Output each entry below as it stands, leaving out every picture.

:: Recorded information

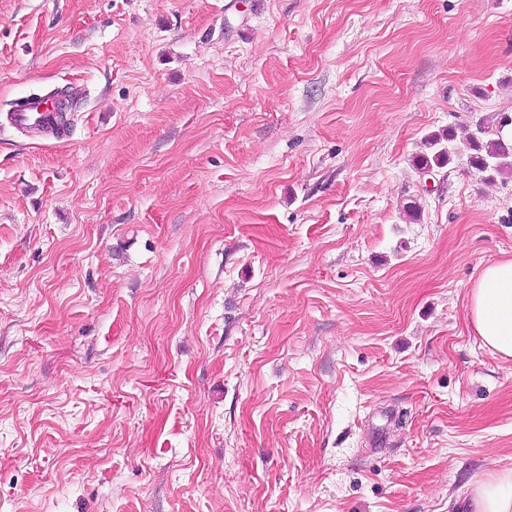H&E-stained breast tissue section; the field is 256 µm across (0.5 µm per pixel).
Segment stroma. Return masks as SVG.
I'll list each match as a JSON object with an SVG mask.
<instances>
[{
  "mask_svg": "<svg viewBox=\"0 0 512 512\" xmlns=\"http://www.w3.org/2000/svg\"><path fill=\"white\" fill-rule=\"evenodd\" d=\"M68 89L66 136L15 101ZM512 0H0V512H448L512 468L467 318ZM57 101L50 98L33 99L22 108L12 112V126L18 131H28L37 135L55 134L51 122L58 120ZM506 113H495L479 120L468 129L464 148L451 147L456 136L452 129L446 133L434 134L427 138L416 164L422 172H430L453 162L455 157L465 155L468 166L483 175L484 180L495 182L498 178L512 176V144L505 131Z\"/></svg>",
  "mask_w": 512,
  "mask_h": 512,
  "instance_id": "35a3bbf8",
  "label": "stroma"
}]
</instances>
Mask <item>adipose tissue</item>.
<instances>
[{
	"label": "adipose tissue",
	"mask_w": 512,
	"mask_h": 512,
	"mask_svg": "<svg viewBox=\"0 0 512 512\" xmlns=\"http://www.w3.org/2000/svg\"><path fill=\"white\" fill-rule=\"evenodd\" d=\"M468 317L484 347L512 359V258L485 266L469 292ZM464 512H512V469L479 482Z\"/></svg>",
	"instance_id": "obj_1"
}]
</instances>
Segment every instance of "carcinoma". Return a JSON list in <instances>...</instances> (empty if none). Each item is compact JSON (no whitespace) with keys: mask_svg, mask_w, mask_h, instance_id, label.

::::

### Worked solution
H&E-stained breast tissue section; the field is 256 µm across (0.5 µm per pixel).
Segment stroma. Return masks as SVG.
I'll list each match as a JSON object with an SVG mask.
<instances>
[{
  "mask_svg": "<svg viewBox=\"0 0 512 512\" xmlns=\"http://www.w3.org/2000/svg\"><path fill=\"white\" fill-rule=\"evenodd\" d=\"M68 89L66 136L15 101ZM512 0H0V512H448L512 468L467 318ZM57 101L50 98L33 99L22 108L12 112V126L18 131H28L37 135L55 134L51 122L58 120ZM506 113H495L479 120L468 129L464 148L451 147L456 136L452 129L446 133L434 134L427 138L416 164L422 172H430L453 162L455 157L465 155L468 166L483 175L484 180L495 182L498 178L512 176V144L505 131Z\"/></svg>",
  "mask_w": 512,
  "mask_h": 512,
  "instance_id": "35a3bbf8",
  "label": "stroma"
}]
</instances>
Mask <item>adipose tissue</item>.
<instances>
[{
	"label": "adipose tissue",
	"mask_w": 512,
	"mask_h": 512,
	"mask_svg": "<svg viewBox=\"0 0 512 512\" xmlns=\"http://www.w3.org/2000/svg\"><path fill=\"white\" fill-rule=\"evenodd\" d=\"M468 317L484 347L512 359V258L485 266L469 292ZM464 512H512V469L479 482Z\"/></svg>",
	"instance_id": "obj_1"
}]
</instances>
Segment every instance of "carcinoma". Return a JSON list in <instances>...</instances> (empty if none). Each item is compact JSON (no whitespace) with keys: mask_svg, mask_w, mask_h, instance_id, label.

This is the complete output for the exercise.